**What the task asks:** Skip the pictures. Output only the lines below starting at the line with "none -> yellow round brick G2 level 1" and ending at the line with "none -> blue brick C9 level 1", both ends included, exactly as they are.

**Exercise inputs:**
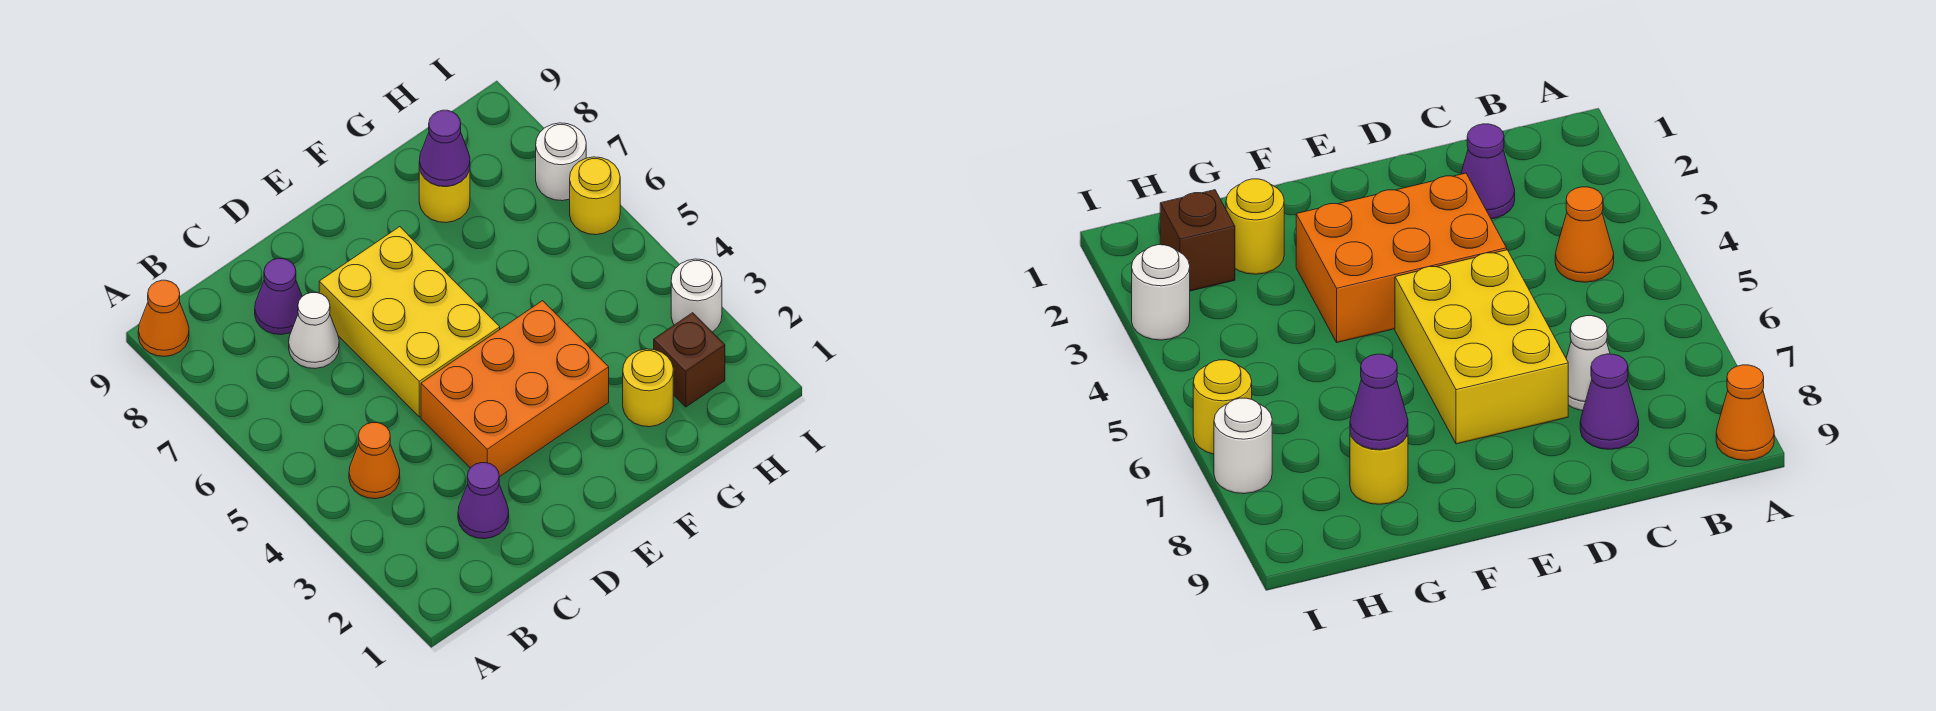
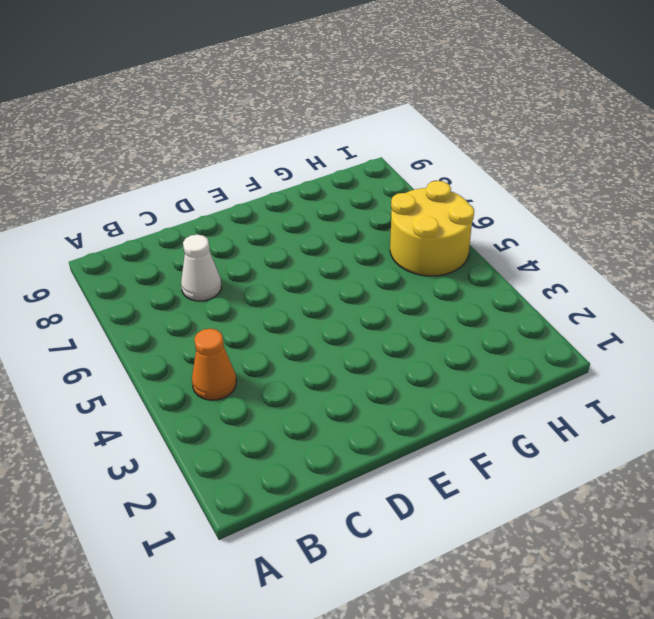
yellow round brick H5:I6 level 1 -> yellow round brick I6 level 1
none -> orange cone A9 level 1
none -> purple cone C2 level 1
none -> purple cone C8 level 1

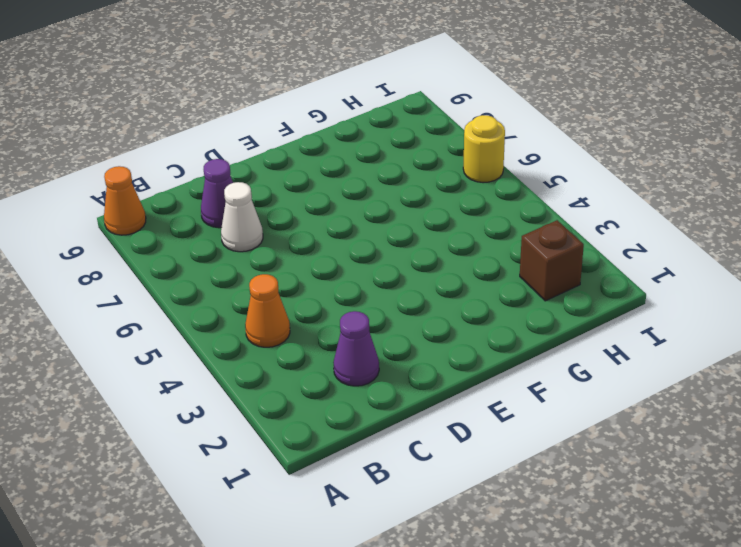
none -> orange brick D3:F4 level 1
none -> yellow brick D5:E7 level 1
none -> yellow round brick G2 level 1

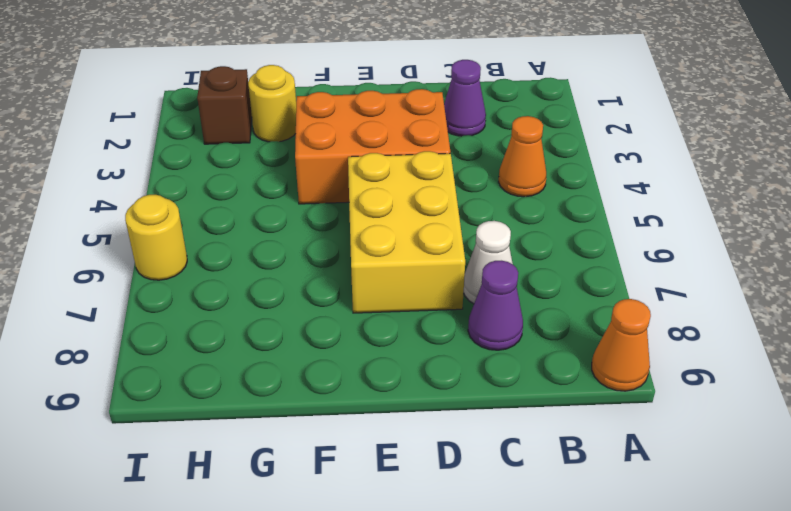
none -> yellow round brick G8 level 1
none -> white round brick I3 level 1
none -> white round brick I7 level 1

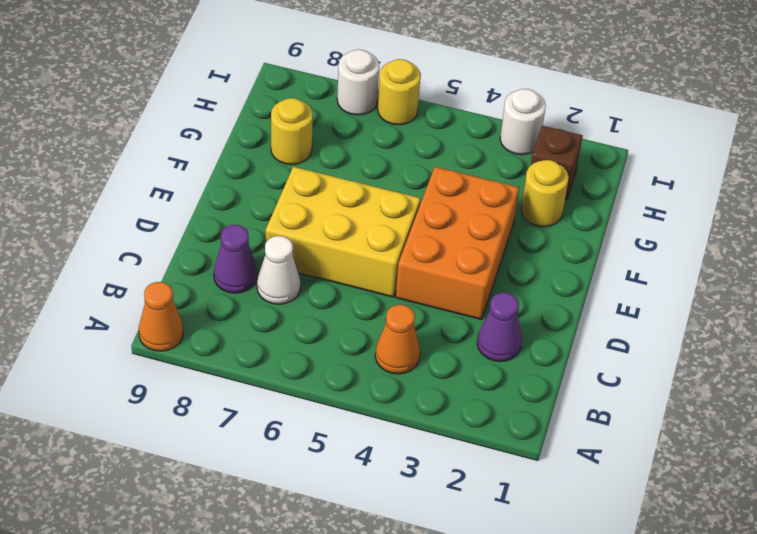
none -> purple cone G8 level 2

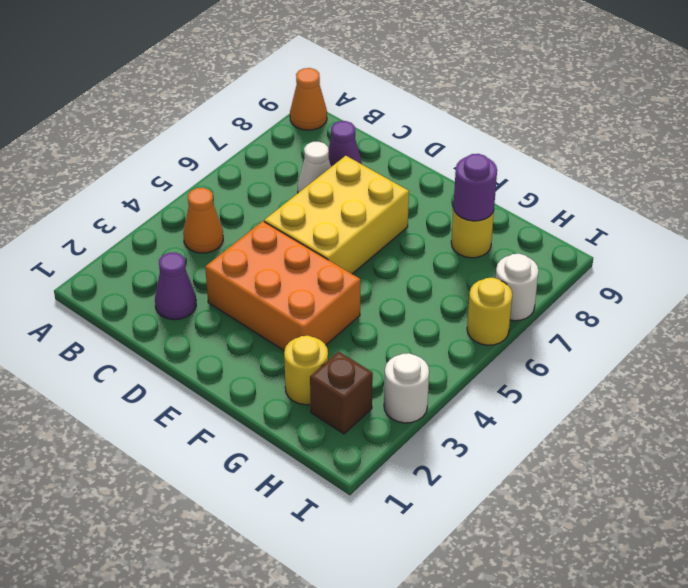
purple round brick G8 level 2 -> purple cone G8 level 2

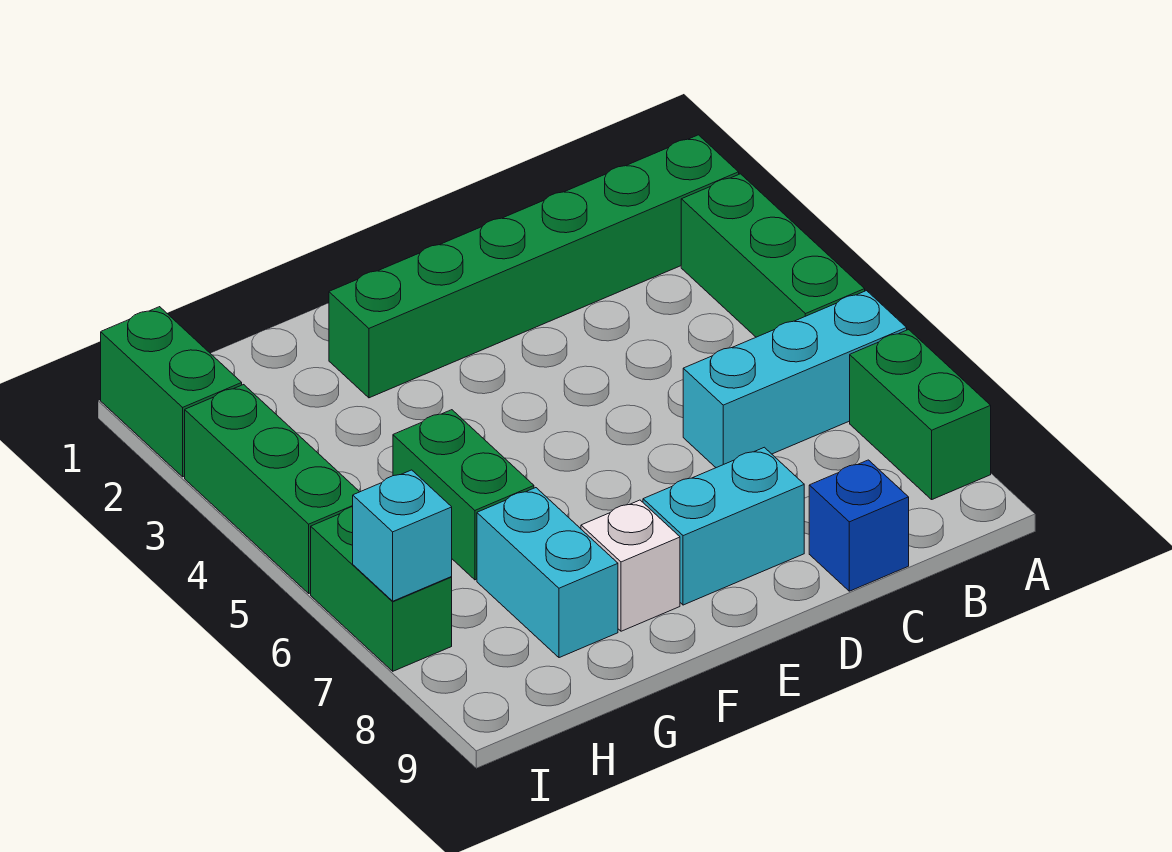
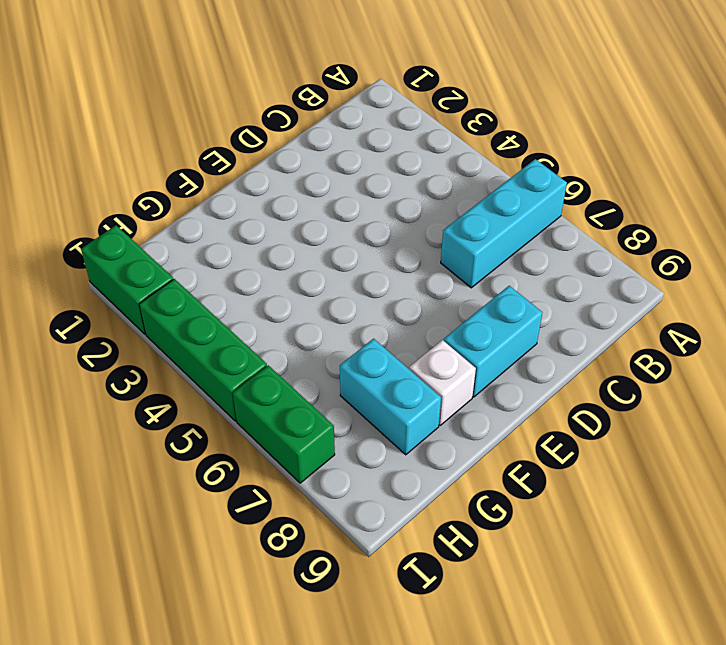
none -> green brick A2:F2 level 1
none -> green brick A3:A5 level 1
none -> green brick A7:A8 level 1

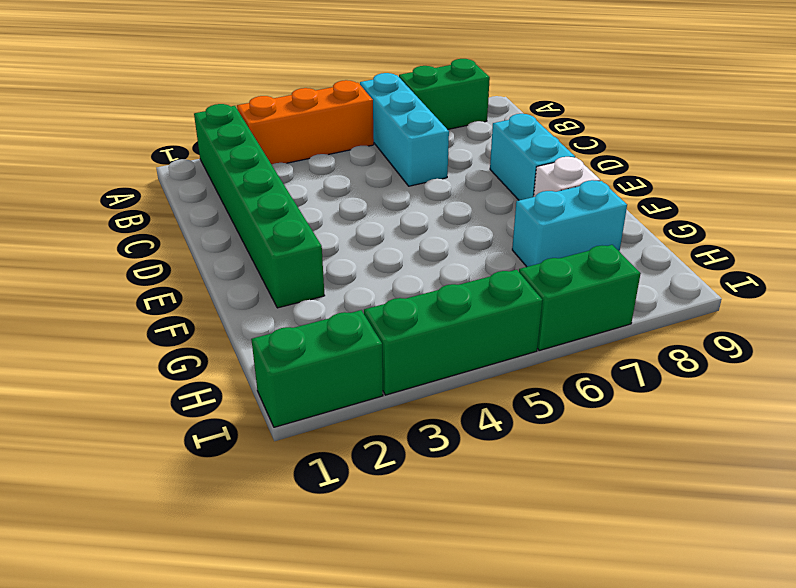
orange brick A3:A5 level 1 -> green brick A3:A5 level 1
none -> blue brick C9 level 1
none -> green brick G5:G6 level 1
none -> cyan brick I7 level 2

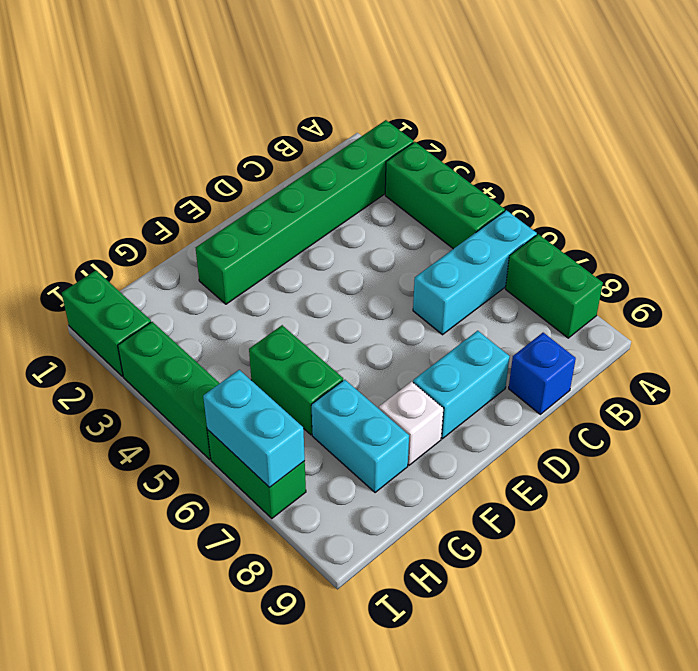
cyan brick I6:I7 level 2 -> cyan brick I7 level 2

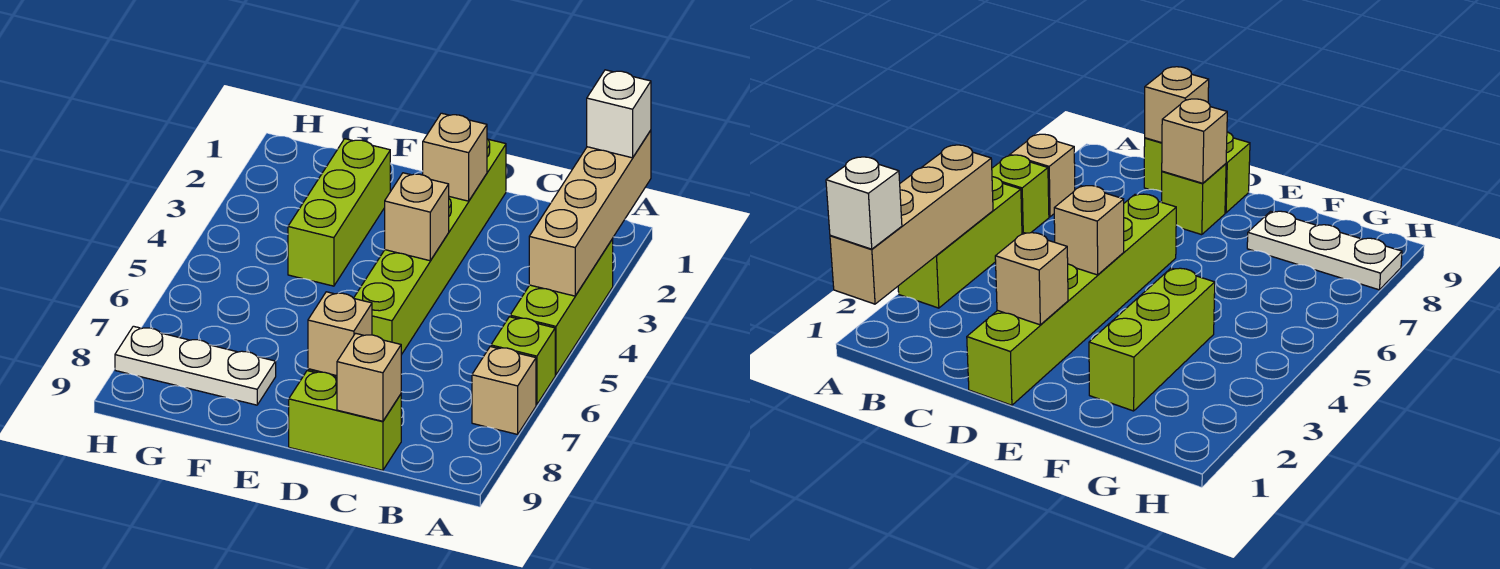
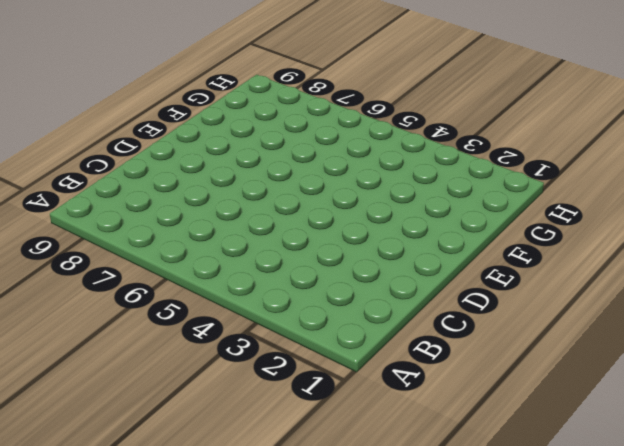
none -> lime brick A3:A5 level 1
none -> lime brick A6 level 1
none -> tan brick A7 level 1

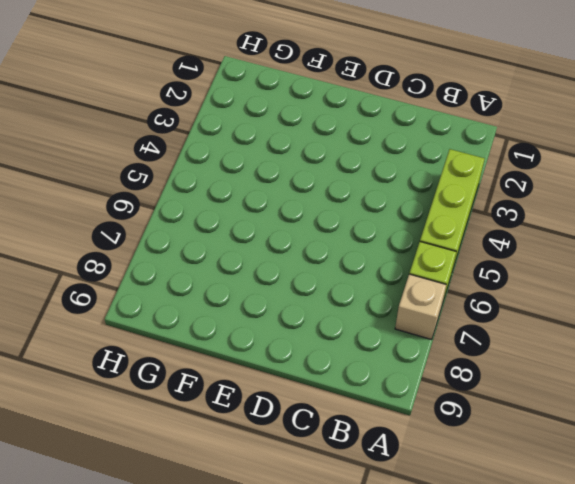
none -> lime brick C9:D9 level 1
none -> lime brick D1:D6 level 1
none -> lime brick D8 level 1

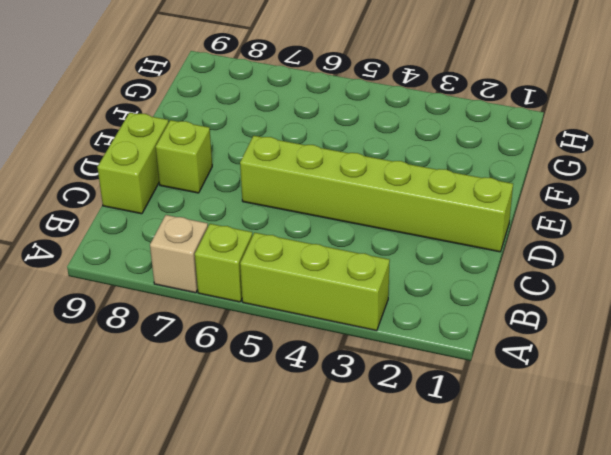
none -> lime brick F2:F4 level 1
none -> white plate F8:H8 level 1
none -> tan brick A1:A4 level 2

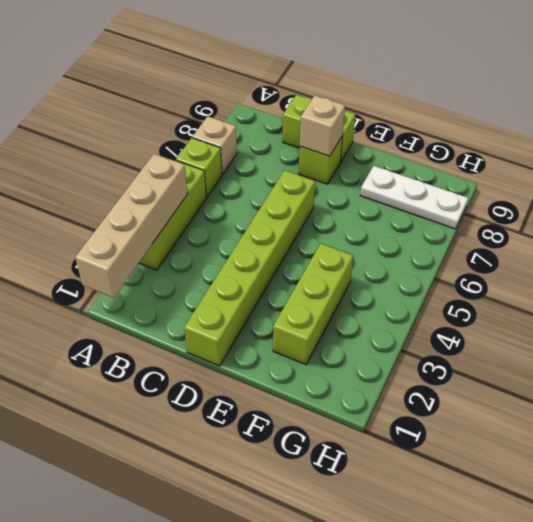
none -> tan brick C9 level 2
none -> tan brick D2 level 2
none -> tan brick D4 level 2

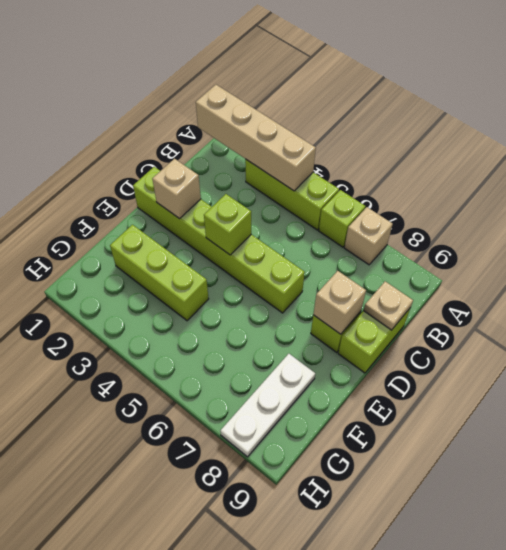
tan plate C9 level 2 -> tan brick C9 level 2
lime brick D4 level 2 -> tan brick D4 level 2
none -> white brick A1 level 3

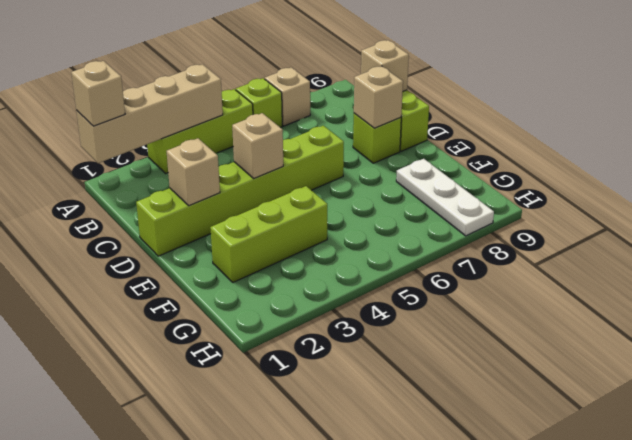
tan brick A1 level 3 -> white brick A1 level 3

**Task result:**
none -> yellow round brick G2 level 1

none -> yellow round brick G8 level 1
none -> white round brick I3 level 1
none -> white round brick I7 level 1

none -> purple cone G8 level 2

purple round brick G8 level 2 -> purple cone G8 level 2

none -> green brick A2:F2 level 1
none -> green brick A3:A5 level 1
none -> green brick A7:A8 level 1

orange brick A3:A5 level 1 -> green brick A3:A5 level 1
none -> blue brick C9 level 1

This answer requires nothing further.